Transcribe this listing exactly; omit the pictures.

■ **SUPPLIED DATA**:
**********
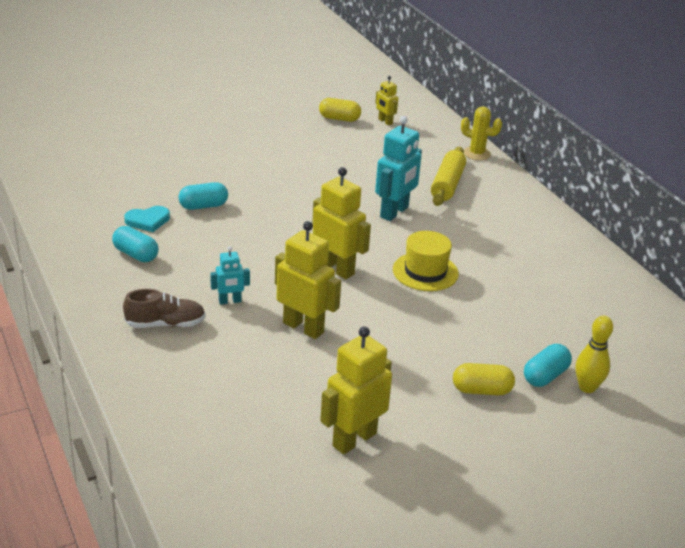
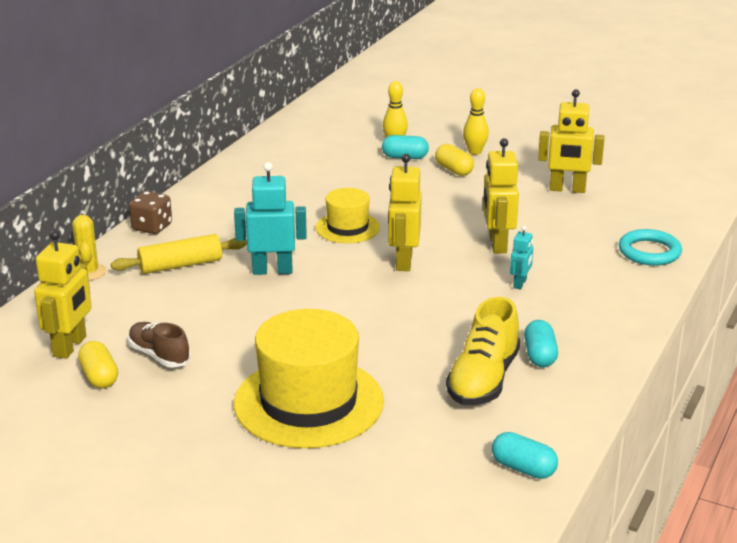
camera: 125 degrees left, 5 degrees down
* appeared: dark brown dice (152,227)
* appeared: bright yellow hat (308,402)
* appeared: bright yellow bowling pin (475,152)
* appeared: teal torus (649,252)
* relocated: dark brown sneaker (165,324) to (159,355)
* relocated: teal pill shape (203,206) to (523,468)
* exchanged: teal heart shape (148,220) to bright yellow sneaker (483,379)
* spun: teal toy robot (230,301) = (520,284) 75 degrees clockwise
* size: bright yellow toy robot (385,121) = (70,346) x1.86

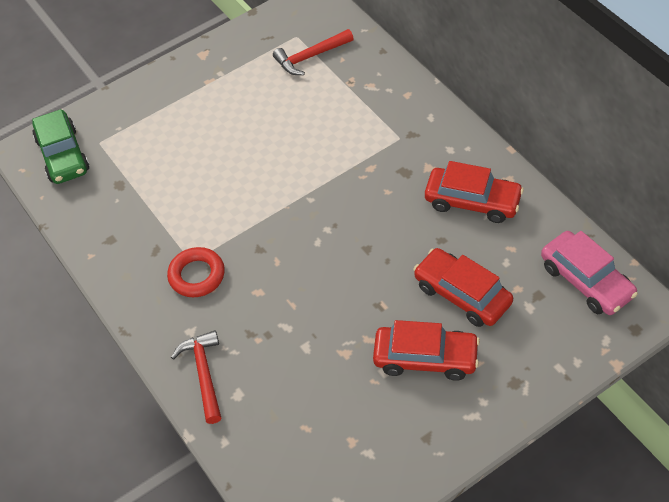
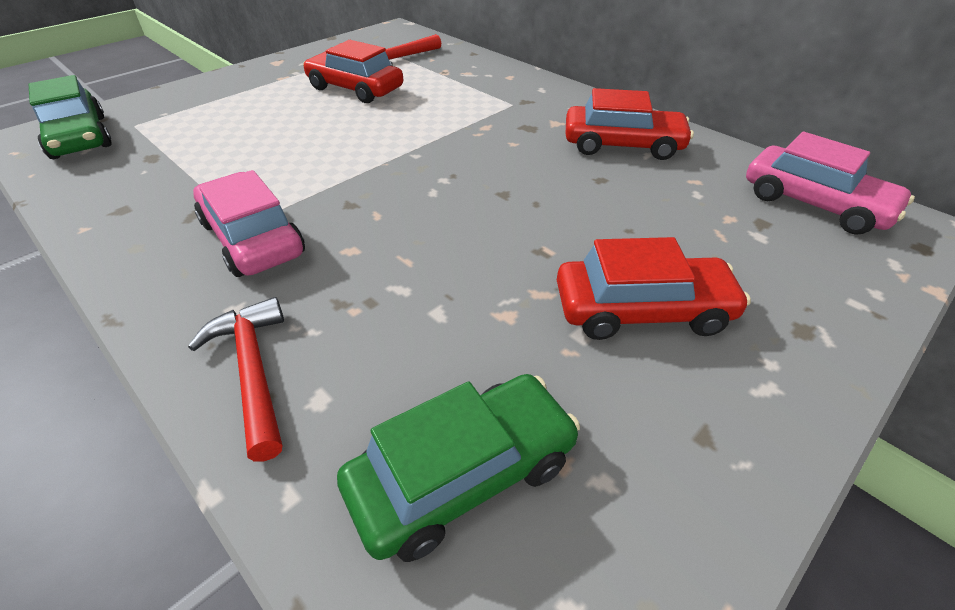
camera: 15 degrees left, 10 degrees down
* appeared: green automobile (462,474)
* relocated: crimson automobile (462,294) to (355,89)
* exchanged: crimson torus (197,275) to pink automobile (252,238)

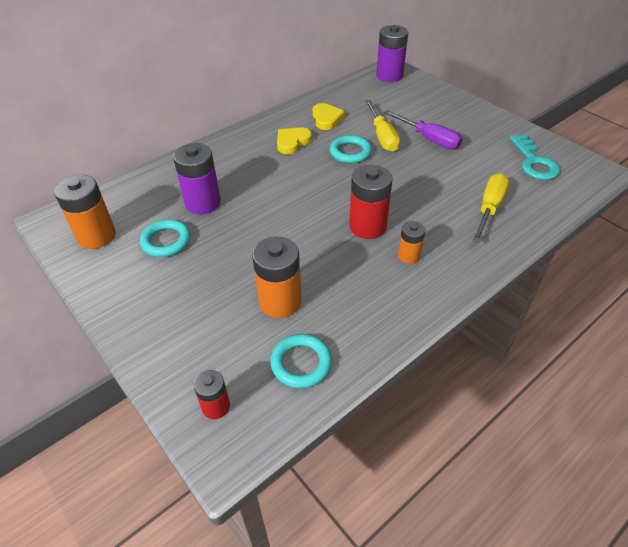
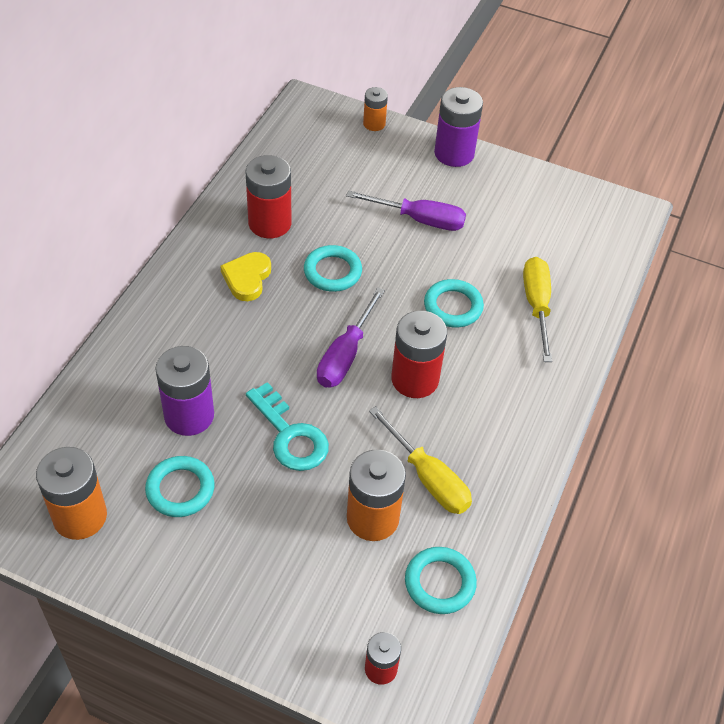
camera: 30 degrees left, 5 degrees up
* appeared: royal purple hand screwdriver (345,355)
* appeared: teal torus (453,306)
* relocated: bright yellow hand screwdriver (382,136) to (428,478)
* relocated: royal purple AA battery (389,76) to (454,153)
* relocated: orange AA battery (408,256) to (374,124)
* relocated: teal key (534,162) to (290,435)
* exchanged: bright yellow heart shape (326,119) to crimson AA battery (270,223)

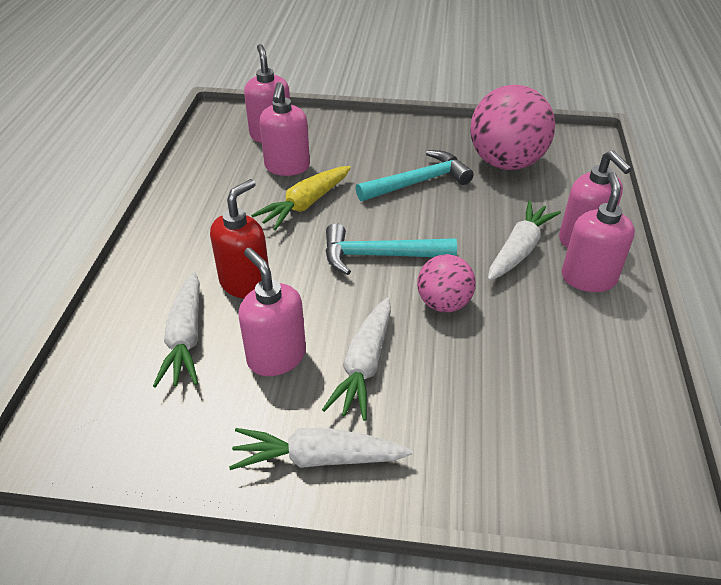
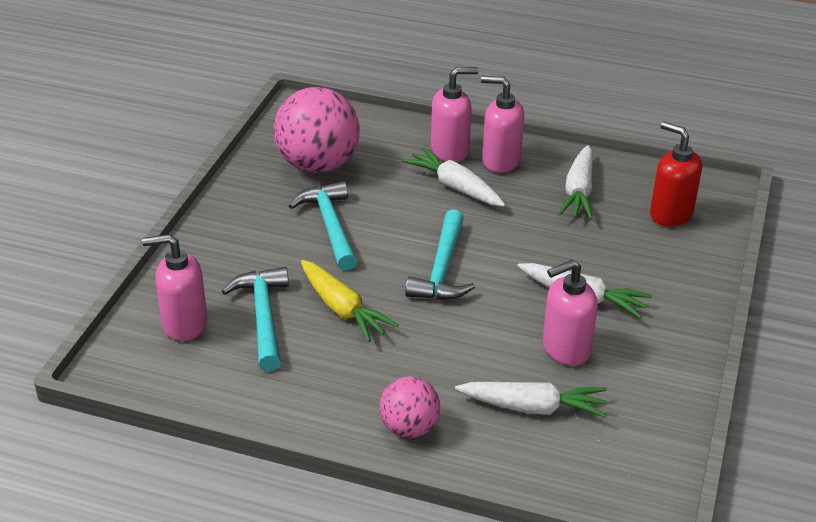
camera: 80 degrees left, 5 degrees down
* relocated: crimson pump bottle (245,283) to (670,214)
* relocated: snow-white root vegetable (318,458) to (578,192)
* relocated: pink sphere (443,303) to (409,428)
* exchanged: pink pump bottle (287,167) to teal claw hammer (263,316)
**********
■ **REPLY TO THE EXERCISE**:
camera: 125 degrees left, 5 degrees down
* appeared: dark brown dice (152,227)
* appeared: bright yellow hat (308,402)
* appeared: bright yellow bowling pin (475,152)
* appeared: teal torus (649,252)
* relocated: dark brown sneaker (165,324) to (159,355)
* relocated: teal pill shape (203,206) to (523,468)
* exchanged: teal heart shape (148,220) to bright yellow sneaker (483,379)
* spun: teal toy robot (230,301) = (520,284) 75 degrees clockwise
* size: bright yellow toy robot (385,121) = (70,346) x1.86

camera: 15 degrees left, 10 degrees down
* appeared: green automobile (462,474)
* relocated: crimson automobile (462,294) to (355,89)
* exchanged: crimson torus (197,275) to pink automobile (252,238)

camera: 30 degrees left, 5 degrees up
* appeared: royal purple hand screwdriver (345,355)
* appeared: teal torus (453,306)
* relocated: bright yellow hand screwdriver (382,136) to (428,478)
* relocated: royal purple AA battery (389,76) to (454,153)
* relocated: orange AA battery (408,256) to (374,124)
* relocated: teal key (534,162) to (290,435)
* exchanged: bright yellow heart shape (326,119) to crimson AA battery (270,223)

camera: 80 degrees left, 5 degrees down
* relocated: crimson pump bottle (245,283) to (670,214)
* relocated: snow-white root vegetable (318,458) to (578,192)
* relocated: pink sphere (443,303) to (409,428)
* exchanged: pink pump bottle (287,167) to teal claw hammer (263,316)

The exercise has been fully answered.